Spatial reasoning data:
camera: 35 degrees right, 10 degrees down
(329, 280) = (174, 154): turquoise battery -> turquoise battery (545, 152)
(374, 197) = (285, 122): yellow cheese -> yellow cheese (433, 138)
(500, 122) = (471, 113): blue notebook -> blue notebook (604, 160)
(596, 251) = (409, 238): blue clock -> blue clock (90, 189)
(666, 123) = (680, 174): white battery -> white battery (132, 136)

...

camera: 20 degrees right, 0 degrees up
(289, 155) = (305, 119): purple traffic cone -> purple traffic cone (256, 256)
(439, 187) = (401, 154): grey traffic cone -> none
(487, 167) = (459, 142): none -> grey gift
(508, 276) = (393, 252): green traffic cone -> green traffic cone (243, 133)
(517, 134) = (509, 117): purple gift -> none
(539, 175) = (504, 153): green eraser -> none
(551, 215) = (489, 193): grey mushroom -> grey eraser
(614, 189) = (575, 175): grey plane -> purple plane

- **Exercise aim**: Only the lines above from the one with "(329, 280) = (174, 154): turquoise" through the one with "(666, 123) = (680, 174): white" should be duplicated, character for character.

- **Answer for this exercise**:
(329, 280) = (174, 154): turquoise battery -> turquoise battery (545, 152)
(374, 197) = (285, 122): yellow cheese -> yellow cheese (433, 138)
(500, 122) = (471, 113): blue notebook -> blue notebook (604, 160)
(596, 251) = (409, 238): blue clock -> blue clock (90, 189)
(666, 123) = (680, 174): white battery -> white battery (132, 136)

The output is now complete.